┏━━
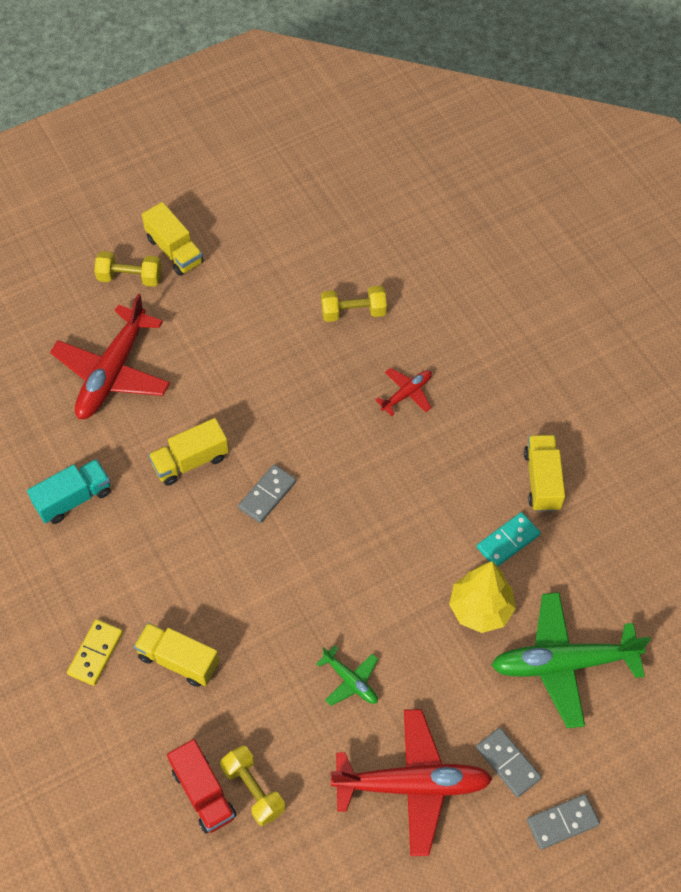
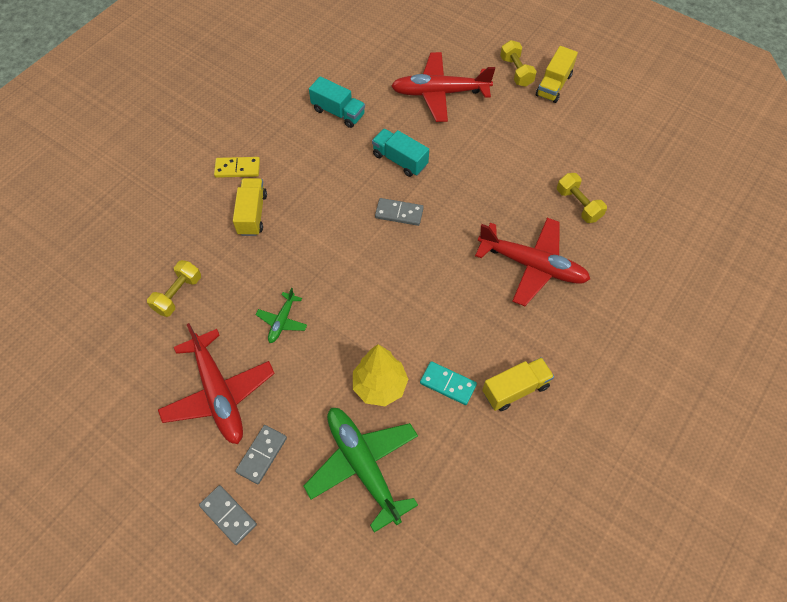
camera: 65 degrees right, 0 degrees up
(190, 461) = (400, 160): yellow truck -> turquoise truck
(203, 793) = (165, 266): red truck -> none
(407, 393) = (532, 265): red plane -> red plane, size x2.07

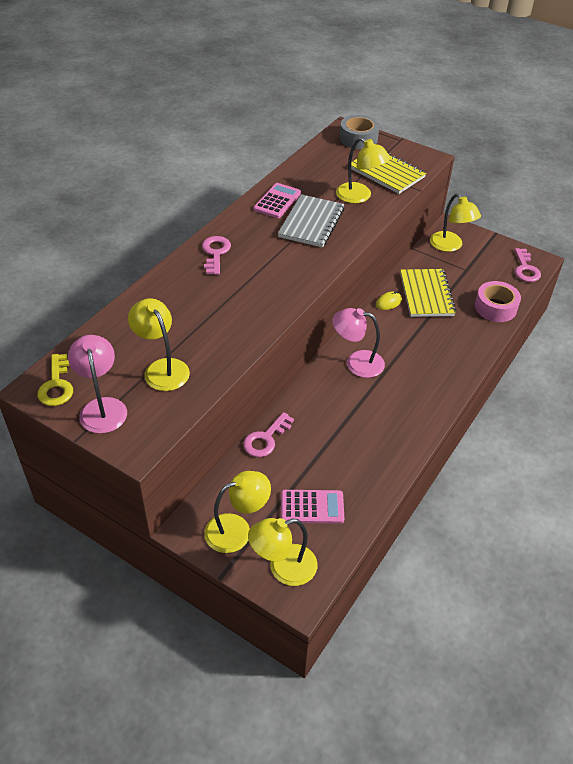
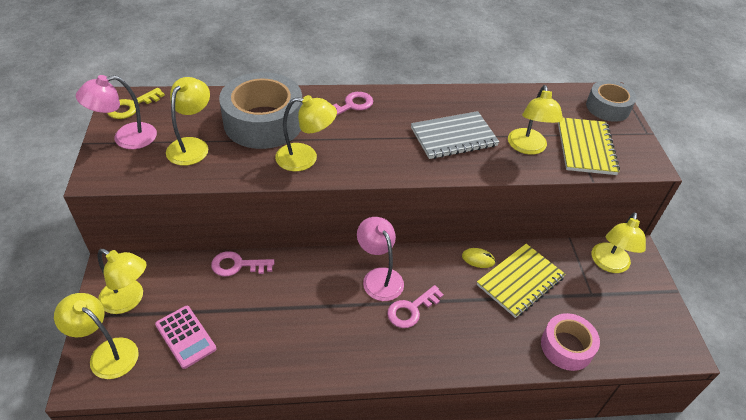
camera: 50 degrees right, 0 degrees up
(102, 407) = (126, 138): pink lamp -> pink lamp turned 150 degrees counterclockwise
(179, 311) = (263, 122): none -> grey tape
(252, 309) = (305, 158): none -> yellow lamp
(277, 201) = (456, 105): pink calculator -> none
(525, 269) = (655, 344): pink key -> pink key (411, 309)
┗━━
┏━━
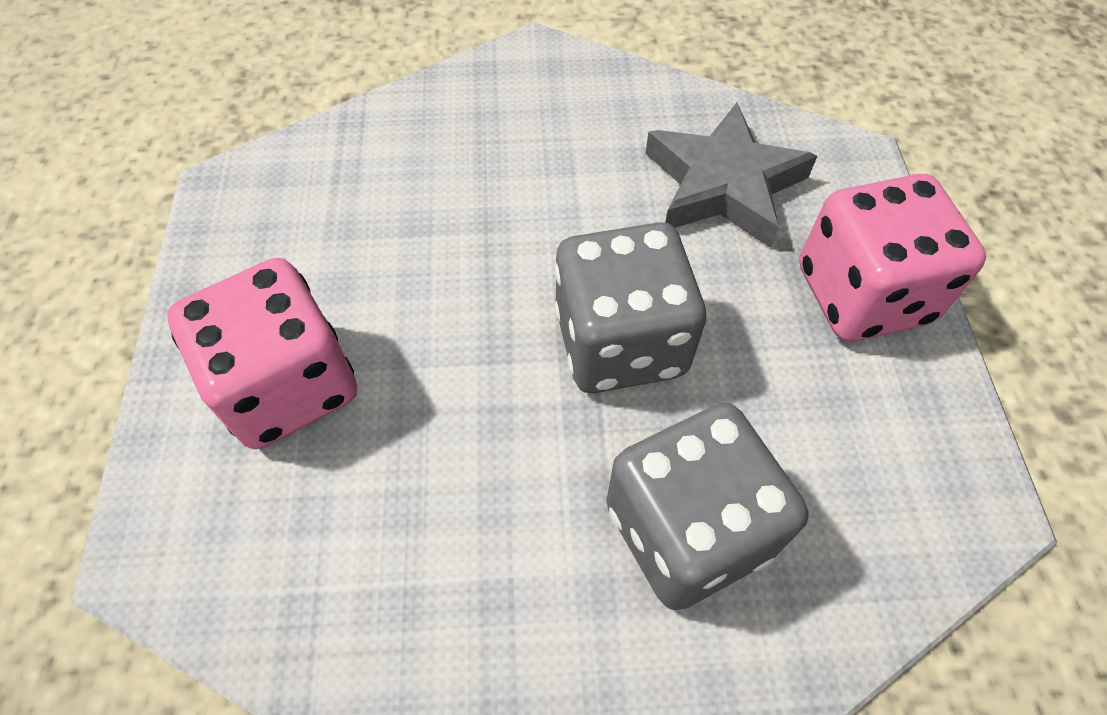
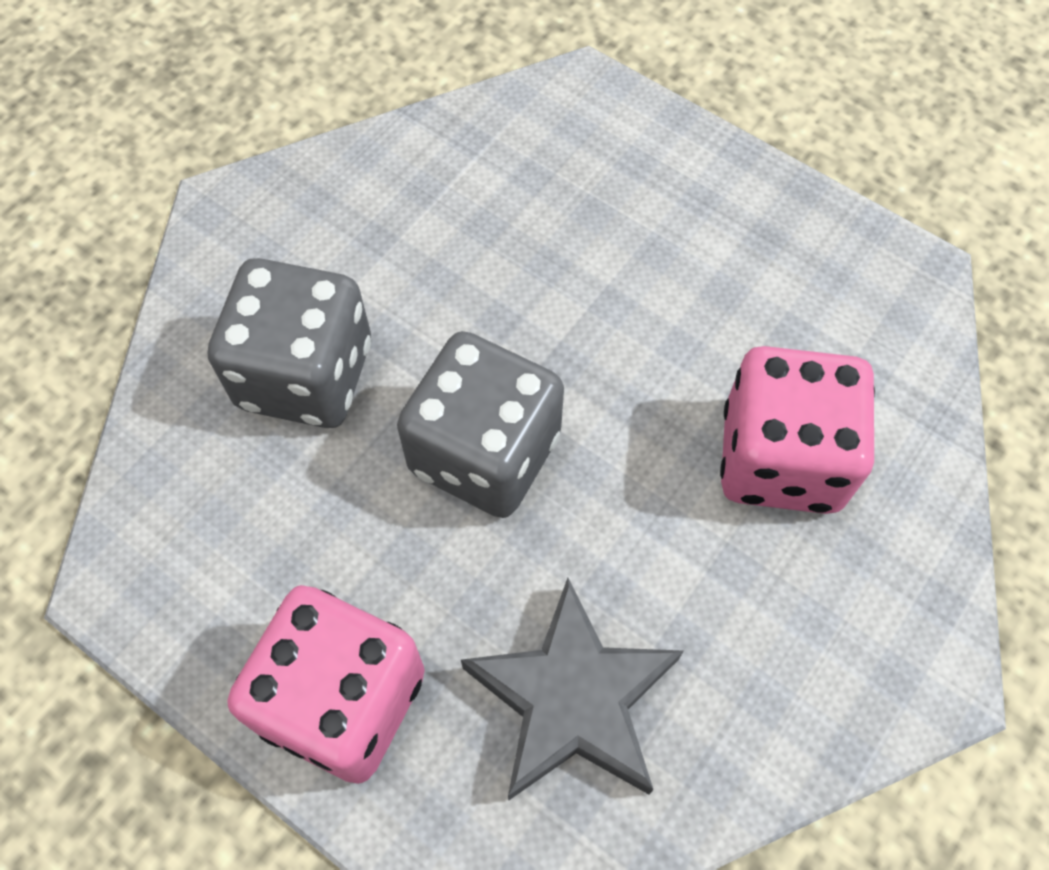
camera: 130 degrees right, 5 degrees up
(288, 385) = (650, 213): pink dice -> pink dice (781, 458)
┗━━
┏━━
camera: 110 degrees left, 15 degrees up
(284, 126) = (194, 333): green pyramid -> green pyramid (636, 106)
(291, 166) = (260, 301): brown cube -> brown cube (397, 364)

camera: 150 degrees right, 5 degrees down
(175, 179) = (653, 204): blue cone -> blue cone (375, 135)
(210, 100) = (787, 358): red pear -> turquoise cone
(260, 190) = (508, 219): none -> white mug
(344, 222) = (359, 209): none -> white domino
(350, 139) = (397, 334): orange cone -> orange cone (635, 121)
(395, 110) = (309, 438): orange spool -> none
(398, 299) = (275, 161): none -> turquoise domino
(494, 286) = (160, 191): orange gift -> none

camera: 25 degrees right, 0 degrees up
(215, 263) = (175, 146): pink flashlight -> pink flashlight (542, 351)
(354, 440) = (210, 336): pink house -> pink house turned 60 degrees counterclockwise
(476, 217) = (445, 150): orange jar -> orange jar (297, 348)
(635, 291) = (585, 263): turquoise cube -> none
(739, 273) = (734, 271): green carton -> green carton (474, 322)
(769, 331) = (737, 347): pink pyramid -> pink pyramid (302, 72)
┗━━
Sift the material for lines that include the word "camera", and copy each one.

TASK SOLUTION.
camera: 65 degrees right, 0 degrees up
camera: 50 degrees right, 0 degrees up
camera: 130 degrees right, 5 degrees up
camera: 110 degrees left, 15 degrees up
camera: 150 degrees right, 5 degrees down
camera: 25 degrees right, 0 degrees up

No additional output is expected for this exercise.